◆ Task statement:
Across the entries below, the lines containing "degrees" should be counted and only their number returned.

◆ Data for review:
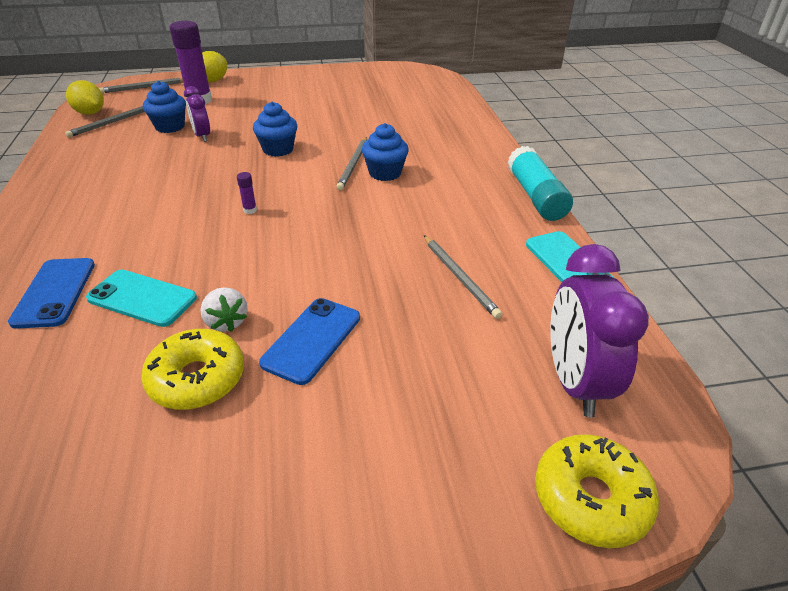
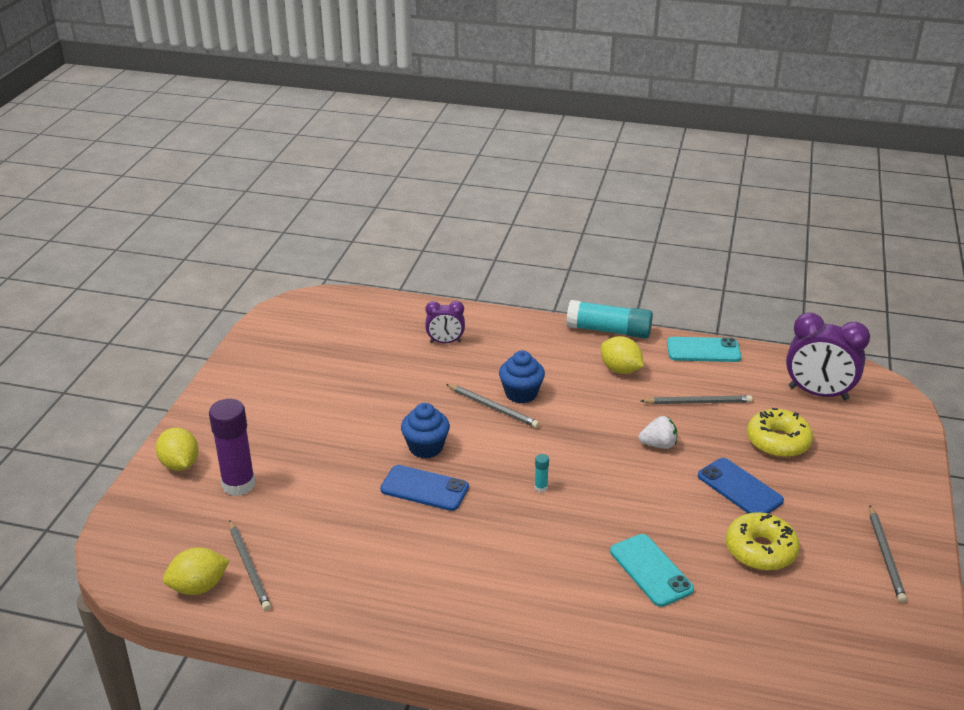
camera: 65 degrees left, 5 degrees down
blue phone [8,258,95,329] -> blue phone moved to [380,465,469,511]
turquoise phone [86,270,197,327] -> turquoise phone turned 75 degrees counterclockwise [610,534,694,607]
grey pencil [99,78,183,93] -> grey pencil moved to [869,506,907,603]
blue cupcake [143,81,186,133] -> none
purple clock [184,86,210,142] -> purple clock moved to [425,301,465,343]
white strawberry [201,287,248,332] -> white strawberry moved to [639,416,677,449]
purple glue stick [237,172,257,214] -> turquoise glue stick [535,454,549,492]
yellow donut [535,434,659,548] -> yellow donut moved to [747,408,813,458]
none -> yellow lemon [601,336,644,374]

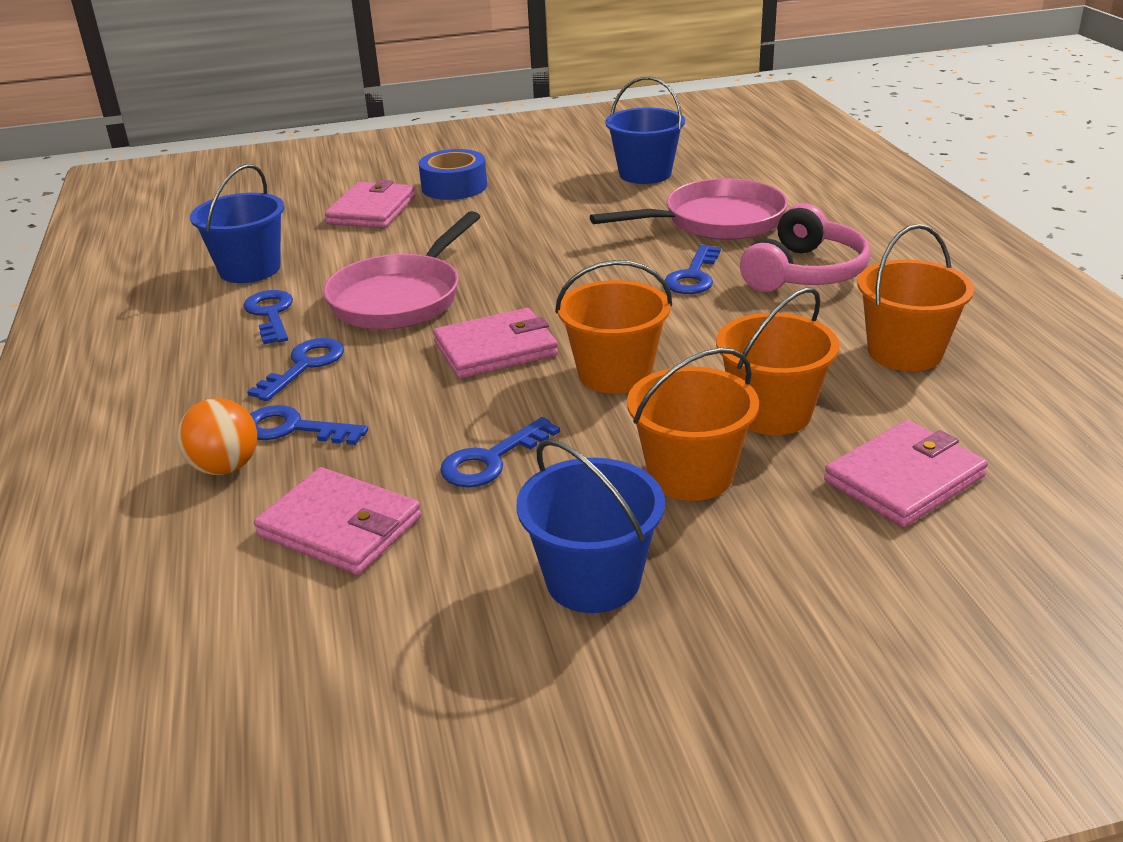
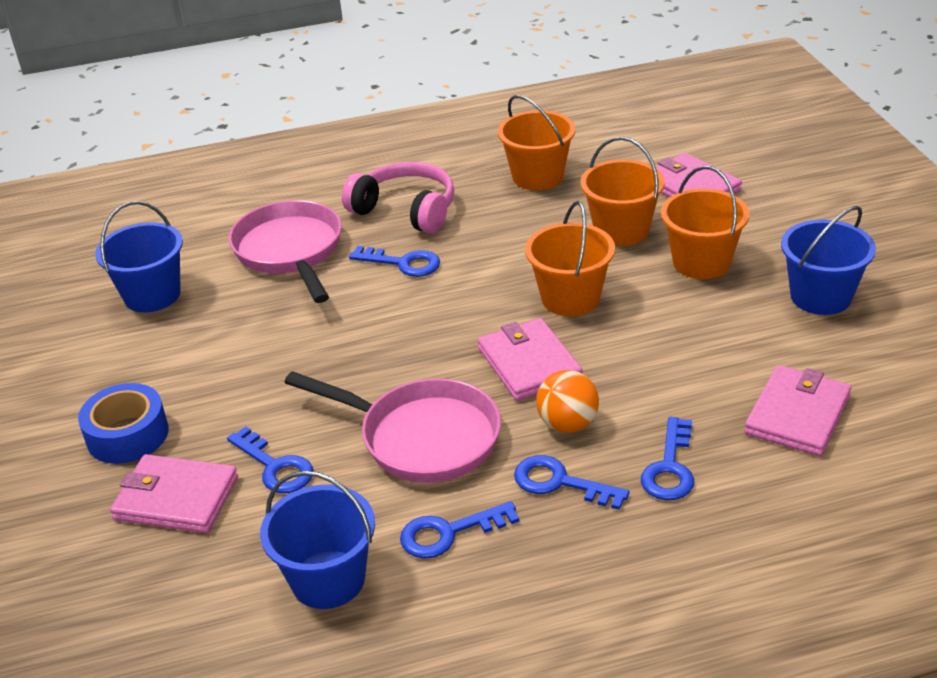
camera: 90 degrees left, 5 degrees up
orange ball [177,398,257,475] -> orange ball moved to [536,370,599,433]
blue key [440,417,560,487] -> blue key moved to [227,426,313,493]

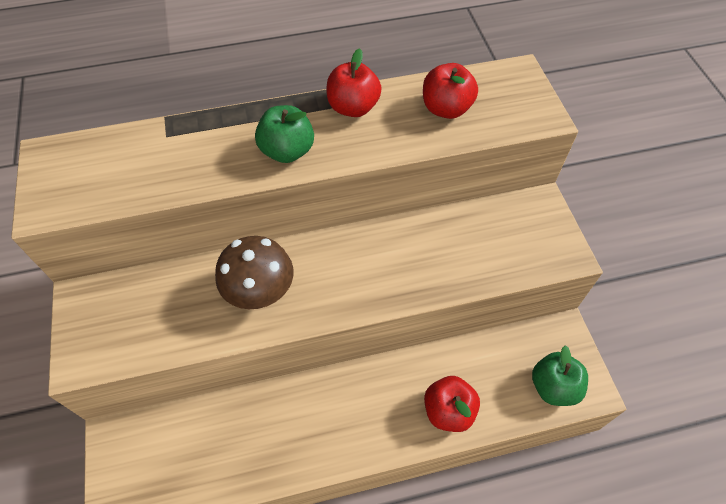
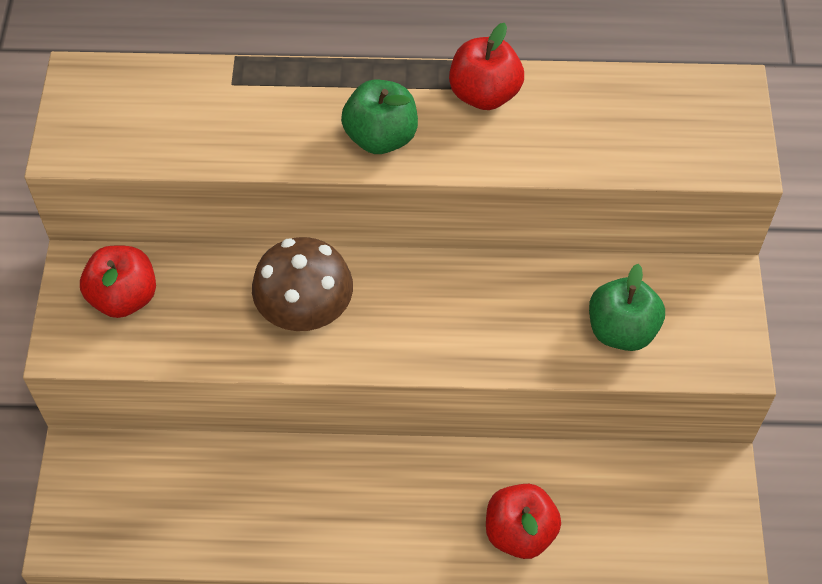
camera: 15 degrees right, 0 degrees up
red apple [423,63,478,119] -> red apple moved to [80,246,156,318]
green apple [532,345,588,406] -> green apple moved to [589,264,665,351]

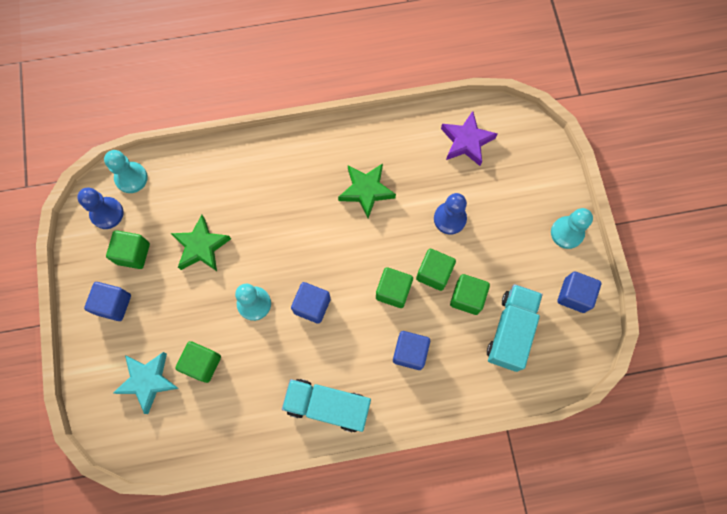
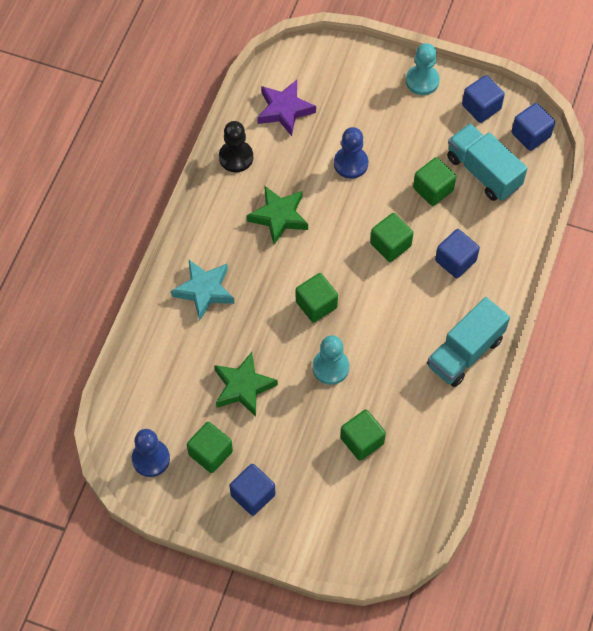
camera: 60 degrees left, 10 degrees down
turquoise pawn [104,150,148,193] -> none
turquoise star [113,352,179,414] -> turquoise star moved to [171,260,235,321]
blue cube [291,282,331,324] -> blue cube moved to [511,103,555,151]
green cube [416,249,456,291] -> green cube moved to [296,273,338,323]
none -> black pawn [219,121,253,172]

◆ Task solution:
5